[Before-and-after object listings]

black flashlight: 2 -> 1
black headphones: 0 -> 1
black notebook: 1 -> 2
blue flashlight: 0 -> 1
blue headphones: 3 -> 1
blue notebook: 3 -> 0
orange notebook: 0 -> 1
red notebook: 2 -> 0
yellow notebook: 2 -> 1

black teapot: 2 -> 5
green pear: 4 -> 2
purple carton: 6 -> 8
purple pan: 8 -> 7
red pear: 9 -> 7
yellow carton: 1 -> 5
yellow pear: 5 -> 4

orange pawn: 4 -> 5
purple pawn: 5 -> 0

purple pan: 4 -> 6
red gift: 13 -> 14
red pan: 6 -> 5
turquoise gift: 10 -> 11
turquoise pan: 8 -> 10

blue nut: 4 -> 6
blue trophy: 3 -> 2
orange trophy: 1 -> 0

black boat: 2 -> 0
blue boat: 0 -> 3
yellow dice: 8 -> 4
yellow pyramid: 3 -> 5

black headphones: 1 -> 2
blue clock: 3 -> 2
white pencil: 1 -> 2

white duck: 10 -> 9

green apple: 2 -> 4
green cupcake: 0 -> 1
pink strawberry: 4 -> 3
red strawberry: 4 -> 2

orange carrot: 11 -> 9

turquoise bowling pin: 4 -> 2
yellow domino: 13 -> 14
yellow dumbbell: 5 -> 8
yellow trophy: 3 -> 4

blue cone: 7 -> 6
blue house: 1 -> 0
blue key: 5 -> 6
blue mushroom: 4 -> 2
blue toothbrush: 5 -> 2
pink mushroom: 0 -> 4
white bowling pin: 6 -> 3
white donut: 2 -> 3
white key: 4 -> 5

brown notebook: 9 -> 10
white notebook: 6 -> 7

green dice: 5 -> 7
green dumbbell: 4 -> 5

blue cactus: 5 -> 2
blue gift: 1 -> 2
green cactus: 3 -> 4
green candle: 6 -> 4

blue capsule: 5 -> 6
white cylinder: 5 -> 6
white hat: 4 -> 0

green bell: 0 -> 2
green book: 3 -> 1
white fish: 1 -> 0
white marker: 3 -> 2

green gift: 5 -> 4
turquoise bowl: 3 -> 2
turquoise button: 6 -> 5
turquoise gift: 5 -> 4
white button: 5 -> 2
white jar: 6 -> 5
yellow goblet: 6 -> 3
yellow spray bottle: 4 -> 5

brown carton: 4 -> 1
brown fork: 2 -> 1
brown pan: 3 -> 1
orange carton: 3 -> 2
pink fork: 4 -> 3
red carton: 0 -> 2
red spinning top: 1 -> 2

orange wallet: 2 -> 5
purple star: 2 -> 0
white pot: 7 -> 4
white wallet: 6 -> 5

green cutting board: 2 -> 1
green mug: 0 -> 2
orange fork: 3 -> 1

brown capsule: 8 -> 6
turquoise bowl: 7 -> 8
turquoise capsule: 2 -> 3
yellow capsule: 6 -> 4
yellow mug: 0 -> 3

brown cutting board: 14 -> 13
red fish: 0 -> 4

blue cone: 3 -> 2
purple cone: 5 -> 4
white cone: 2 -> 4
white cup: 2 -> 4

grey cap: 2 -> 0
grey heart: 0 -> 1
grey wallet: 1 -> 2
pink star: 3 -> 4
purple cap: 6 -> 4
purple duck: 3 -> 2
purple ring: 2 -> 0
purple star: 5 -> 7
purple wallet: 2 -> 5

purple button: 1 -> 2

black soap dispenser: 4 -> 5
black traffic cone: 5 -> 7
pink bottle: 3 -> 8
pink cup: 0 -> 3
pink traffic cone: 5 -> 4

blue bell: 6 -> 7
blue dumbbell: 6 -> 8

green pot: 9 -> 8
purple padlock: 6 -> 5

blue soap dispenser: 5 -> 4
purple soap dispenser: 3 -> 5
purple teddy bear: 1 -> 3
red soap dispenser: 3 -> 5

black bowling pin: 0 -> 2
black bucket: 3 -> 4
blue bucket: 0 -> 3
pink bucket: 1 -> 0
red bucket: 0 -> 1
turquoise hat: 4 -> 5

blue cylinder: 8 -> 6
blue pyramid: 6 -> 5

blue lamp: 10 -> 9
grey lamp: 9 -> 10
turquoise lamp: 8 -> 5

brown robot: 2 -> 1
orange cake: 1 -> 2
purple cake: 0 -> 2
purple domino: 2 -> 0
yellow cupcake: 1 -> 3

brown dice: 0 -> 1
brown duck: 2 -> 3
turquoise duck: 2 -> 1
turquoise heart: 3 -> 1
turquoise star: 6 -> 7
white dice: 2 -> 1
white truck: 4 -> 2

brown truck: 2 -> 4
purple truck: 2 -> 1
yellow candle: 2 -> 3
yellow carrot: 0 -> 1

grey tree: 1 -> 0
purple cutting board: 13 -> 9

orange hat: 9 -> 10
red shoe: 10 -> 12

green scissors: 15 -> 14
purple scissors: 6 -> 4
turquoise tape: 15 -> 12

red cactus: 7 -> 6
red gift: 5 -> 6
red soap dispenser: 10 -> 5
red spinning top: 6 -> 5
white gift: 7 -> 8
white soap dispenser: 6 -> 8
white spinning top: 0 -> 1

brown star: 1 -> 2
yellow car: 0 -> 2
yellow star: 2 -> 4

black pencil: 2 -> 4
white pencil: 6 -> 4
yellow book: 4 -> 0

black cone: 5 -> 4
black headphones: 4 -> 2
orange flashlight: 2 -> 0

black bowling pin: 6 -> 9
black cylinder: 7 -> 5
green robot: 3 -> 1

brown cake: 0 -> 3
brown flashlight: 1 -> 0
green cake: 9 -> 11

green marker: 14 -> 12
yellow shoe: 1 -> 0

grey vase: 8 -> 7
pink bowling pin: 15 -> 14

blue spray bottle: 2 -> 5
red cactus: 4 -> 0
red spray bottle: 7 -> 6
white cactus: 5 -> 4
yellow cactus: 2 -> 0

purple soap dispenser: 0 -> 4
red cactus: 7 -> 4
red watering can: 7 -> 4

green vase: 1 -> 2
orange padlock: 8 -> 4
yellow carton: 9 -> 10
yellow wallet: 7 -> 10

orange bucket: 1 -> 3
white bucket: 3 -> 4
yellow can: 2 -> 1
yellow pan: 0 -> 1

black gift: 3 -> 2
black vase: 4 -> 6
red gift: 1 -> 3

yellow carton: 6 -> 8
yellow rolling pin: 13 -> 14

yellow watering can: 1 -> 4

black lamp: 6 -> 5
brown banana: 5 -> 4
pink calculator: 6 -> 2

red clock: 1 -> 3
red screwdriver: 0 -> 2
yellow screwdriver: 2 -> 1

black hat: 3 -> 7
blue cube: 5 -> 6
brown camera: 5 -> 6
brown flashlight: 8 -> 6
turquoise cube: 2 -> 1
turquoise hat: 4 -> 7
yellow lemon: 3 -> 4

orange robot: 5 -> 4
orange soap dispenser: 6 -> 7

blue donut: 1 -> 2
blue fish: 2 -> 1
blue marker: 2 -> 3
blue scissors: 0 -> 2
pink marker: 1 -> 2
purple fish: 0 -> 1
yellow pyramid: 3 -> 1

__Directions__: Return all the data above once more, precisely as given.

__Solution to the problem__:
black flashlight: 2 -> 1
black headphones: 0 -> 1
black notebook: 1 -> 2
blue flashlight: 0 -> 1
blue headphones: 3 -> 1
blue notebook: 3 -> 0
orange notebook: 0 -> 1
red notebook: 2 -> 0
yellow notebook: 2 -> 1

black teapot: 2 -> 5
green pear: 4 -> 2
purple carton: 6 -> 8
purple pan: 8 -> 7
red pear: 9 -> 7
yellow carton: 1 -> 5
yellow pear: 5 -> 4

orange pawn: 4 -> 5
purple pawn: 5 -> 0

purple pan: 4 -> 6
red gift: 13 -> 14
red pan: 6 -> 5
turquoise gift: 10 -> 11
turquoise pan: 8 -> 10

blue nut: 4 -> 6
blue trophy: 3 -> 2
orange trophy: 1 -> 0

black boat: 2 -> 0
blue boat: 0 -> 3
yellow dice: 8 -> 4
yellow pyramid: 3 -> 5

black headphones: 1 -> 2
blue clock: 3 -> 2
white pencil: 1 -> 2

white duck: 10 -> 9

green apple: 2 -> 4
green cupcake: 0 -> 1
pink strawberry: 4 -> 3
red strawberry: 4 -> 2

orange carrot: 11 -> 9

turquoise bowling pin: 4 -> 2
yellow domino: 13 -> 14
yellow dumbbell: 5 -> 8
yellow trophy: 3 -> 4

blue cone: 7 -> 6
blue house: 1 -> 0
blue key: 5 -> 6
blue mushroom: 4 -> 2
blue toothbrush: 5 -> 2
pink mushroom: 0 -> 4
white bowling pin: 6 -> 3
white donut: 2 -> 3
white key: 4 -> 5

brown notebook: 9 -> 10
white notebook: 6 -> 7

green dice: 5 -> 7
green dumbbell: 4 -> 5

blue cactus: 5 -> 2
blue gift: 1 -> 2
green cactus: 3 -> 4
green candle: 6 -> 4

blue capsule: 5 -> 6
white cylinder: 5 -> 6
white hat: 4 -> 0

green bell: 0 -> 2
green book: 3 -> 1
white fish: 1 -> 0
white marker: 3 -> 2

green gift: 5 -> 4
turquoise bowl: 3 -> 2
turquoise button: 6 -> 5
turquoise gift: 5 -> 4
white button: 5 -> 2
white jar: 6 -> 5
yellow goblet: 6 -> 3
yellow spray bottle: 4 -> 5

brown carton: 4 -> 1
brown fork: 2 -> 1
brown pan: 3 -> 1
orange carton: 3 -> 2
pink fork: 4 -> 3
red carton: 0 -> 2
red spinning top: 1 -> 2

orange wallet: 2 -> 5
purple star: 2 -> 0
white pot: 7 -> 4
white wallet: 6 -> 5

green cutting board: 2 -> 1
green mug: 0 -> 2
orange fork: 3 -> 1

brown capsule: 8 -> 6
turquoise bowl: 7 -> 8
turquoise capsule: 2 -> 3
yellow capsule: 6 -> 4
yellow mug: 0 -> 3

brown cutting board: 14 -> 13
red fish: 0 -> 4

blue cone: 3 -> 2
purple cone: 5 -> 4
white cone: 2 -> 4
white cup: 2 -> 4

grey cap: 2 -> 0
grey heart: 0 -> 1
grey wallet: 1 -> 2
pink star: 3 -> 4
purple cap: 6 -> 4
purple duck: 3 -> 2
purple ring: 2 -> 0
purple star: 5 -> 7
purple wallet: 2 -> 5

purple button: 1 -> 2

black soap dispenser: 4 -> 5
black traffic cone: 5 -> 7
pink bottle: 3 -> 8
pink cup: 0 -> 3
pink traffic cone: 5 -> 4

blue bell: 6 -> 7
blue dumbbell: 6 -> 8

green pot: 9 -> 8
purple padlock: 6 -> 5

blue soap dispenser: 5 -> 4
purple soap dispenser: 3 -> 5
purple teddy bear: 1 -> 3
red soap dispenser: 3 -> 5

black bowling pin: 0 -> 2
black bucket: 3 -> 4
blue bucket: 0 -> 3
pink bucket: 1 -> 0
red bucket: 0 -> 1
turquoise hat: 4 -> 5

blue cylinder: 8 -> 6
blue pyramid: 6 -> 5

blue lamp: 10 -> 9
grey lamp: 9 -> 10
turquoise lamp: 8 -> 5

brown robot: 2 -> 1
orange cake: 1 -> 2
purple cake: 0 -> 2
purple domino: 2 -> 0
yellow cupcake: 1 -> 3

brown dice: 0 -> 1
brown duck: 2 -> 3
turquoise duck: 2 -> 1
turquoise heart: 3 -> 1
turquoise star: 6 -> 7
white dice: 2 -> 1
white truck: 4 -> 2

brown truck: 2 -> 4
purple truck: 2 -> 1
yellow candle: 2 -> 3
yellow carrot: 0 -> 1

grey tree: 1 -> 0
purple cutting board: 13 -> 9

orange hat: 9 -> 10
red shoe: 10 -> 12

green scissors: 15 -> 14
purple scissors: 6 -> 4
turquoise tape: 15 -> 12

red cactus: 7 -> 6
red gift: 5 -> 6
red soap dispenser: 10 -> 5
red spinning top: 6 -> 5
white gift: 7 -> 8
white soap dispenser: 6 -> 8
white spinning top: 0 -> 1

brown star: 1 -> 2
yellow car: 0 -> 2
yellow star: 2 -> 4

black pencil: 2 -> 4
white pencil: 6 -> 4
yellow book: 4 -> 0

black cone: 5 -> 4
black headphones: 4 -> 2
orange flashlight: 2 -> 0

black bowling pin: 6 -> 9
black cylinder: 7 -> 5
green robot: 3 -> 1

brown cake: 0 -> 3
brown flashlight: 1 -> 0
green cake: 9 -> 11

green marker: 14 -> 12
yellow shoe: 1 -> 0

grey vase: 8 -> 7
pink bowling pin: 15 -> 14

blue spray bottle: 2 -> 5
red cactus: 4 -> 0
red spray bottle: 7 -> 6
white cactus: 5 -> 4
yellow cactus: 2 -> 0

purple soap dispenser: 0 -> 4
red cactus: 7 -> 4
red watering can: 7 -> 4

green vase: 1 -> 2
orange padlock: 8 -> 4
yellow carton: 9 -> 10
yellow wallet: 7 -> 10

orange bucket: 1 -> 3
white bucket: 3 -> 4
yellow can: 2 -> 1
yellow pan: 0 -> 1

black gift: 3 -> 2
black vase: 4 -> 6
red gift: 1 -> 3

yellow carton: 6 -> 8
yellow rolling pin: 13 -> 14

yellow watering can: 1 -> 4

black lamp: 6 -> 5
brown banana: 5 -> 4
pink calculator: 6 -> 2

red clock: 1 -> 3
red screwdriver: 0 -> 2
yellow screwdriver: 2 -> 1

black hat: 3 -> 7
blue cube: 5 -> 6
brown camera: 5 -> 6
brown flashlight: 8 -> 6
turquoise cube: 2 -> 1
turquoise hat: 4 -> 7
yellow lemon: 3 -> 4

orange robot: 5 -> 4
orange soap dispenser: 6 -> 7

blue donut: 1 -> 2
blue fish: 2 -> 1
blue marker: 2 -> 3
blue scissors: 0 -> 2
pink marker: 1 -> 2
purple fish: 0 -> 1
yellow pyramid: 3 -> 1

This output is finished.